• _Work order_
In the records below, find the lines that include the string "dumbbell" and report how many there are, nothing else.

[Study material Boundary: Start]

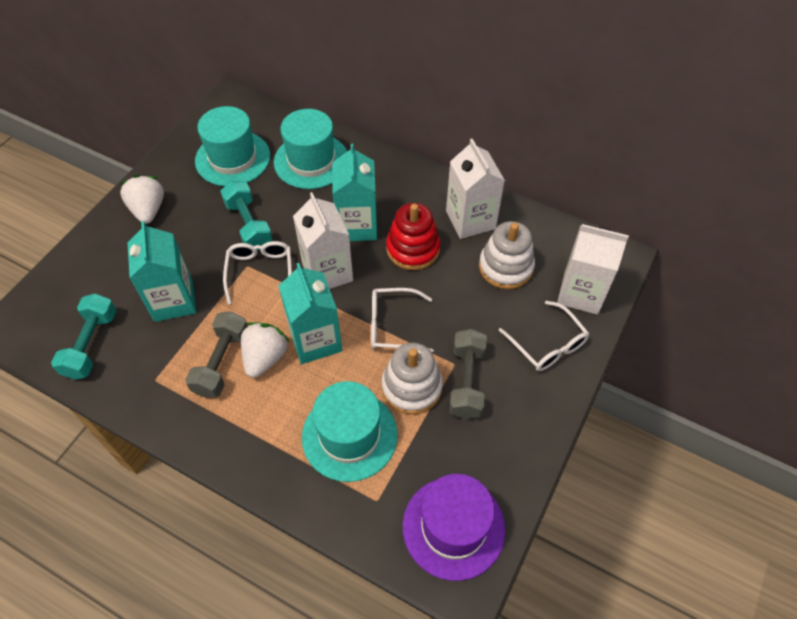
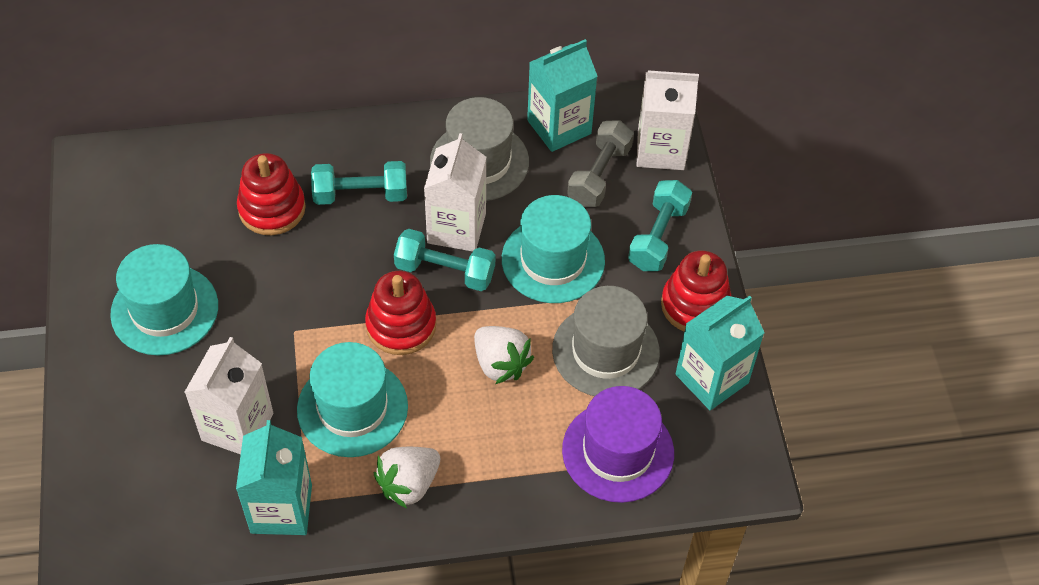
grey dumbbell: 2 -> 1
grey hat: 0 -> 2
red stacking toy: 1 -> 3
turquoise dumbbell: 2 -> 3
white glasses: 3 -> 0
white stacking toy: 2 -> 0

[Study material Boundary: End]
[Study material Boundary: Start]

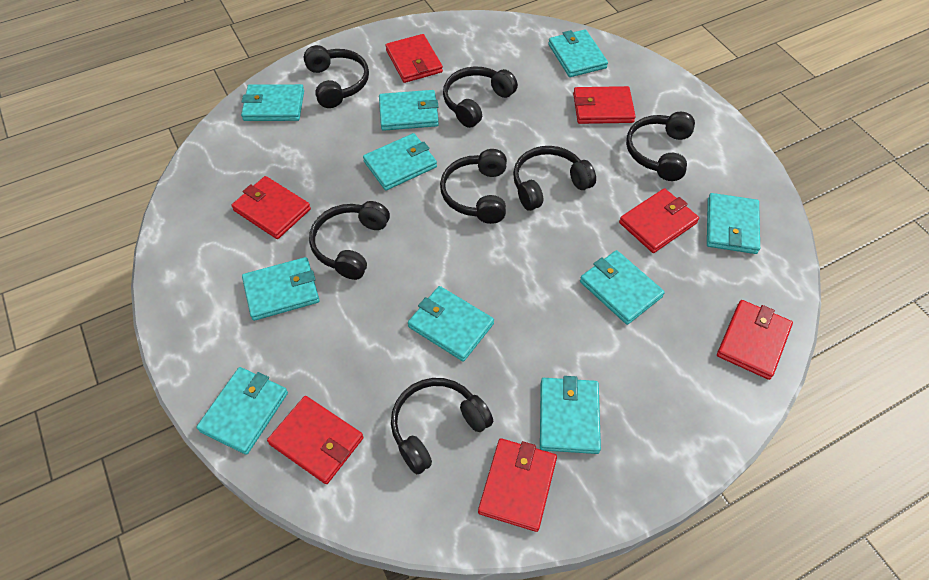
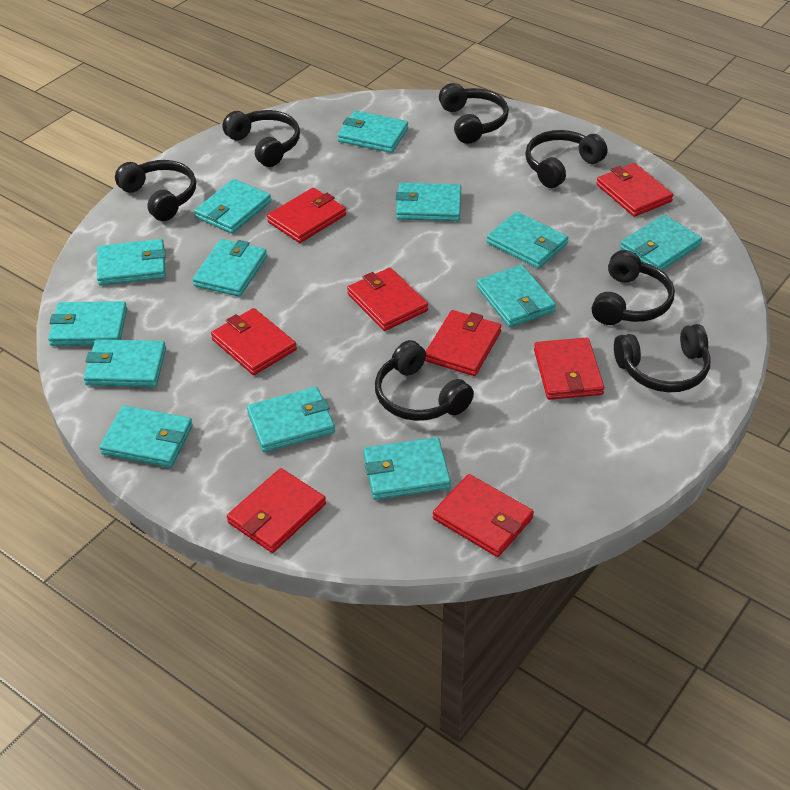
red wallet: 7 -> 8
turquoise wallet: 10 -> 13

[Study material Boundary: End]

• _Output of the exercise_
2